Set exercise = Show each line in the records below that contains the string "appoggiatura", treating uppercase and lowercase letters as distinct.

#### Dataset extract ####

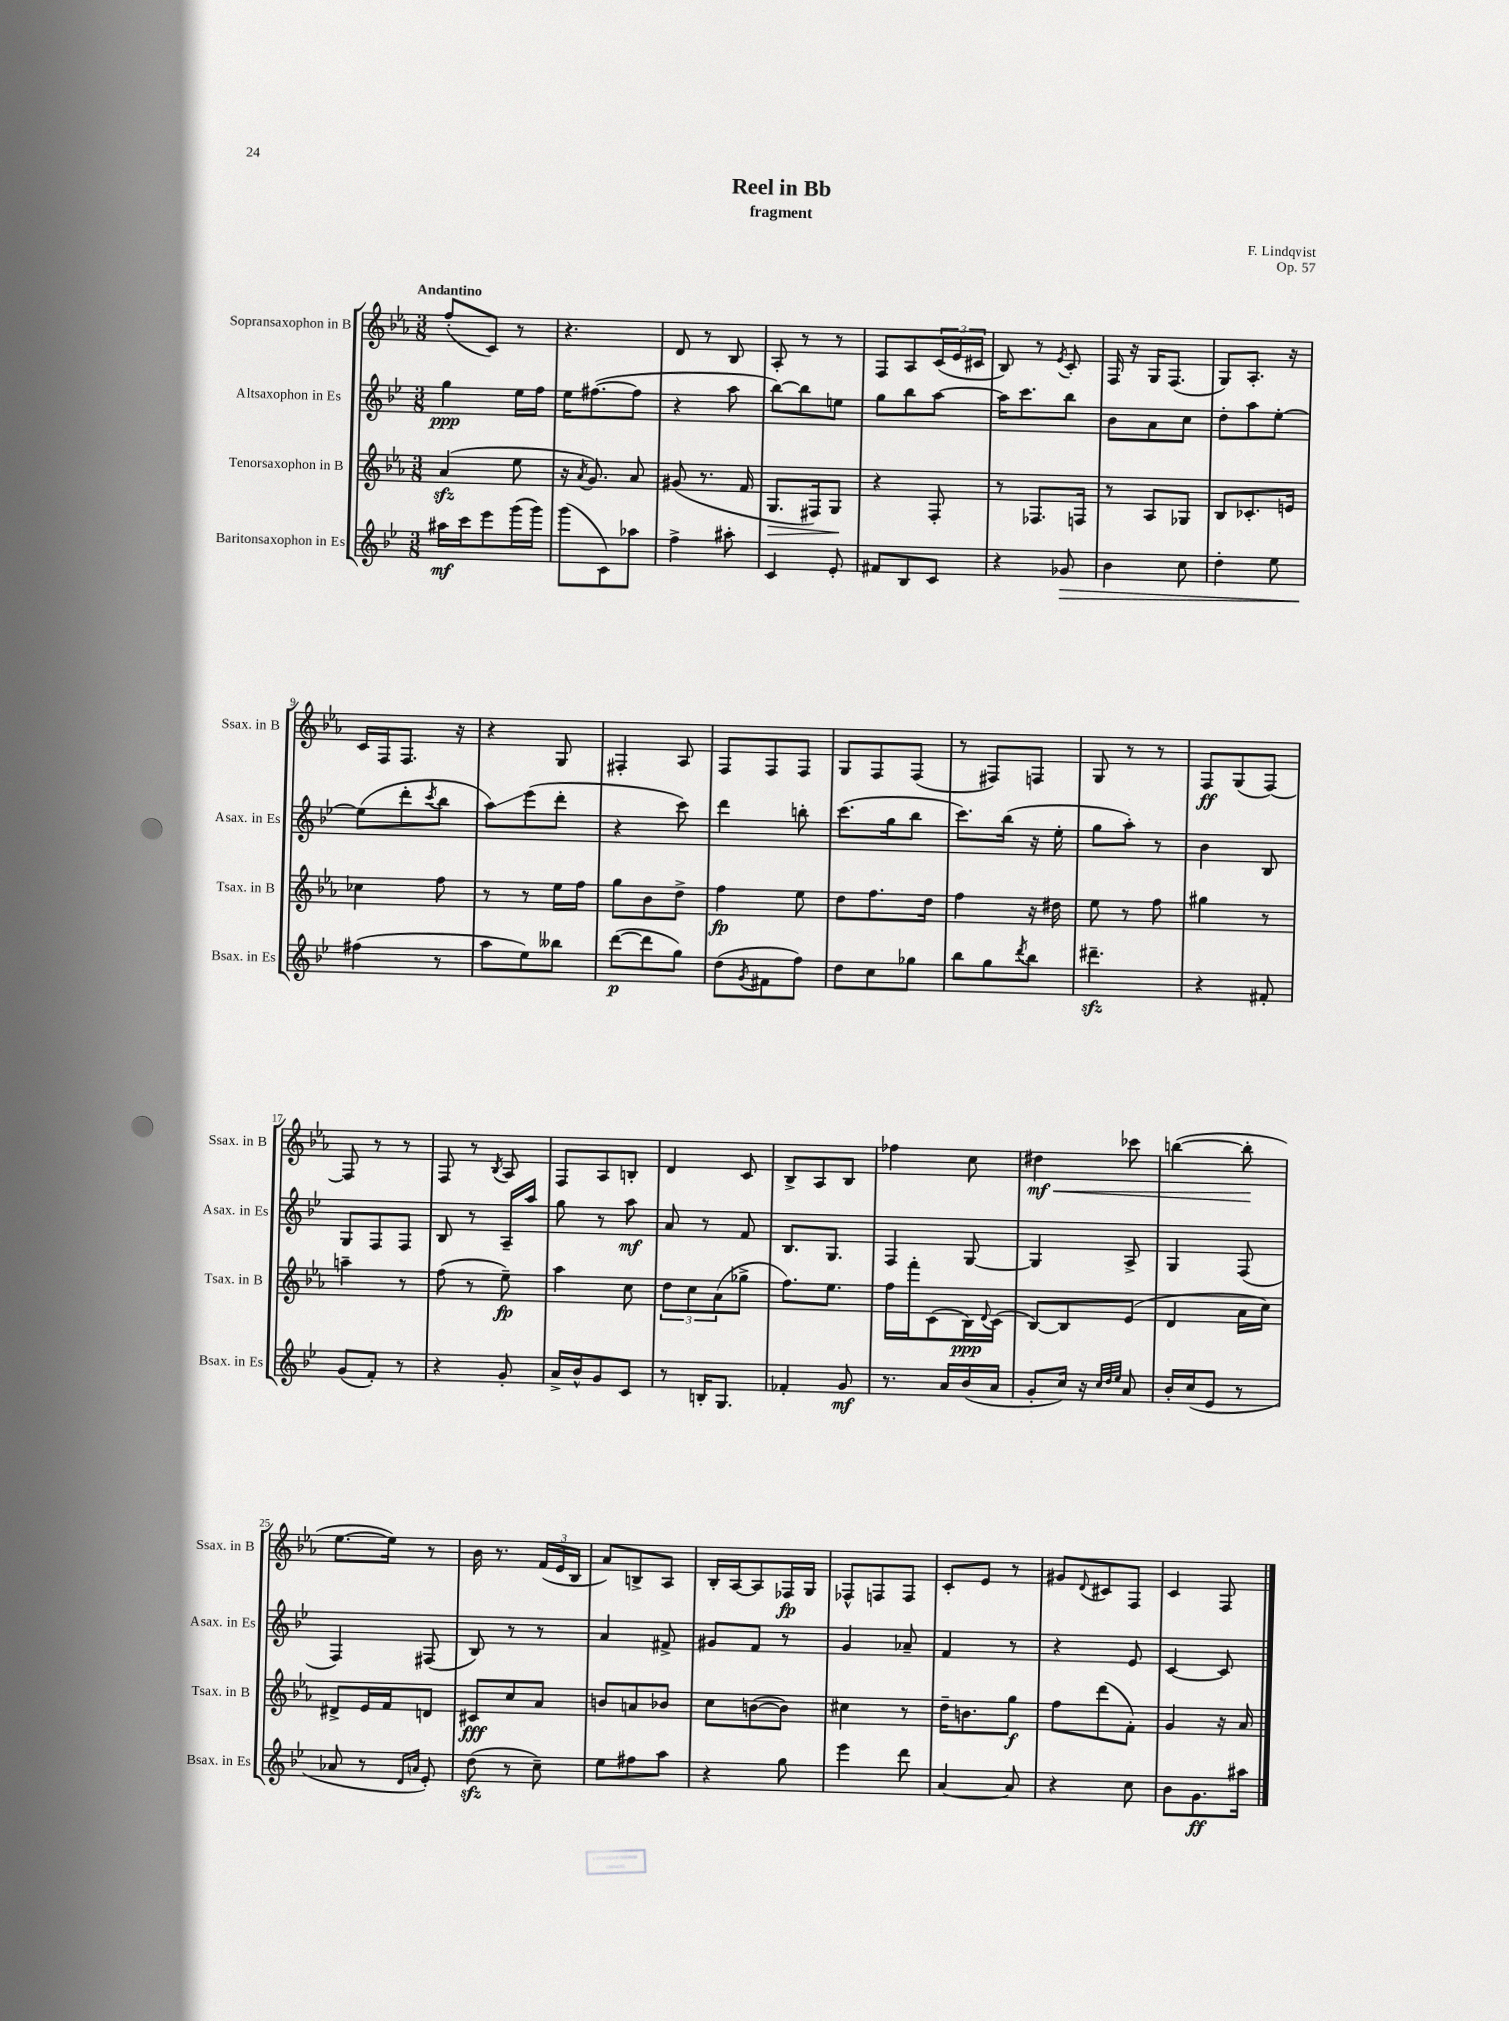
\header { title = "Reel in Bb" composer = "F. Lindqvist" subtitle = "fragment" opus = "Op. 57" }
<<
\new StaffGroup <<
\new Staff = "s0" \with { instrumentName = "Sopransaxophon in B" shortInstrumentName = "Ssax. in B" } {
    \clef treble \key ees \major \numericTimeSignature \time 3/8 \tempo "Andantino"
    f''8-.( c'8) r8 |
    r4. |
    d'8 r8 bes8 |
    aes8-. r8 r8 |
    f8 aes8 \tuplet 3/2 { c'16( ees'16 cis'16 } |
    bes8) r8 \acciaccatura { ees'8 } c'8-. |
    f16 r16 g16 f8.( |
    g8) aes8.-. r16 |
    c'16 f16 f8. r16 |
    r4 g8 |
    fis4-. aes8 |
    f8 f8 f8 |
    g8 f8 f8( |
    r8 fis8) f8 |
    g8 r8 r8 |
    f8\ff g8( f8~) |
    f8 r8 r8 |
    f8 r8 \acciaccatura { bes8 } aes8 |
    f8 aes8 b8-. |
    d'4 c'8 |
    bes8-> aes8 bes8 |
    fes''4 c''8 |
    dis''4\mf\< ces'''8 |
    b''4~( b''8-.\! |
    ees''8.~ ees''16) r8 |
    bes'16 r8. \tuplet 3/2 { f'16( ees'16 bes16 } |
    aes'8) b8-> aes8 |
    bes16-. aes16~ aes8 fes16\fp g16 |
    fes8-^ f8 f8 |
    c'8-. ees'8 r8 |
    gis'8 \appoggiatura { d'8 } cis'8 f8 |
    c'4 f8 \bar "|." |
}
\new Staff = "s1" \with { instrumentName = "Altsaxophon in Es" shortInstrumentName = "Asax. in Es" } {
    \clef treble \key bes \major \numericTimeSignature \time 3/8
    g''4\ppp ees''16 f''16 |
    ees''16 fis''8.~( fis''8 |
    r4 a''8 |
    bes''8~) bes''8 e''8 |
    g''8 bes''8 a''8~ |
    a''16 c'''8. bes''8 |
    bes'8 a'8 c''8 |
    d''8-. a''8 ees''8~-. |
    ees''8( d'''8-. \acciaccatura { c'''8 } bes''8 |
    a''8\glissando) ees'''8( d'''8-. |
    r4 c'''8) |
    d'''4 b''8-. |
    c'''8.( g''16 bes''8 |
    c'''8.) bes''16( r16 ees''16-. |
    g''8 a''8-.) r8 |
    bes'4 bes8 |
    g8 f8 f8 |
    bes8 r8 a16-- a''16 |
    g''8 r8 a''8\mf |
    a'8 r8 f'8 |
    bes8. g8. |
    f4 g8~ |
    g4 a8-> |
    g4 f8( |
    f4) fis8( |
    bes8) r8 r8 |
    a'4 fis'8-> |
    gis'8 f'8 r8 |
    g'4 aes'8-- |
    f'4 r8 |
    r4 ees'8 |
    c'4~ c'8 \bar "|." |
}
\new Staff = "s2" \with { instrumentName = "Tenorsaxophon in B" shortInstrumentName = "Tsax. in B" } {
    \clef treble \key ees \major \numericTimeSignature \time 3/8
    aes'4\sfz( ees''8 |
    r16 \acciaccatura { aes'8 } g'8.) aes'8 |
    gis'8( r8. f'16 |
    g8.\> fis16) g8\! |
    r4 f8-. |
    r8 fes8. f16 |
    r8 aes8 ges8 |
    bes8 ces'8.-. e'16 |
    ces''4 f''8 |
    r8 r8 ees''16 f''16 |
    g''8 bes'8 d''8-> |
    f''4\fp ees''8 |
    d''8 f''8. d''16 |
    f''4 r16 dis''16 |
    ees''8 r8 f''8 |
    gis''4 r8 |
    a''4-- r8 |
    f''8( r8 ees''8--\fp) |
    aes''4 c''8 |
    \tuplet 3/2 { d''8 c''8 aes'8( } ges''8-> |
    f''8.) ees''8. |
    f''16 f'''16-. c'8( bes16\ppp) \appoggiatura { d'8 } c'16( |
    bes8~) bes8 ees'8( |
    d'4 aes'16 c''16) |
    dis'8-> ees'16 f'16 d'8 |
    cis'8\fff c''8 aes'8 |
    b'8 a'8 bes'8 |
    c''8 b'8~( b'8) |
    cis''4 r8 |
    d''16-- b'8. g''8\f |
    f''8 d'''8( f'8-.) |
    g'4 r16 aes'16 \bar "|." |
}
\new Staff = "s3" \with { instrumentName = "Baritonsaxophon in Es" shortInstrumentName = "Bsax. in Es" } {
    \clef treble \key bes \major \numericTimeSignature \time 3/8
    ais''16\mf c'''16 ees'''8 g'''16( g'''16) |
    g'''8( c'8) aes''8 |
    f''4-> ais''8-. |
    c'4 ees'8-. |
    fis'8 bes8 c'8 |
    r4 ges'8\> |
    bes'4 c''8 |
    d''4-. ees''8 |
    fis''4\!( r8 |
    a''8 ees''8) beses''8 |
    d'''8~\p( d'''8 g''8) |
    d''8( \acciaccatura { g'8 } fis'8 f''8) |
    d''8 c''8 ges''8 |
    bes''8 g''8 \acciaccatura { d'''8 } bes''8 |
    dis'''4.--\sfz |
    r4 fis'8-. |
    g'8( f'8-.) r8 |
    r4 g'8-. |
    a'16-> bes'16-^ g'8 c'8 |
    r8 b16-. g8. |
    fes'4-. g'8\mf |
    r8. a'16 bes'16( a'16 |
    g'8-. c''16) r16 \grace { c''32 d''32 ees''32 } a'8 |
    bes'16-. c''16( ees'8 r8 |
    aes'8 r8 \grace { d'16 a'16 } ees'8-.) |
    d''8\sfz( r8 c''8--) |
    ees''8 fis''8 a''8 |
    r4 g''8 |
    ees'''4 d'''8 |
    a'4~ a'8 |
    r4 c''8 |
    bes'8 g'8.\ff ais''16 \bar "|." |
}
>>
>>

####

Output =
    gis'8 \appoggiatura { d'8 } cis'8 f8 |
    f''16 f'''16-. c'8( bes16\ppp) \appoggiatura { d'8 } c'16( |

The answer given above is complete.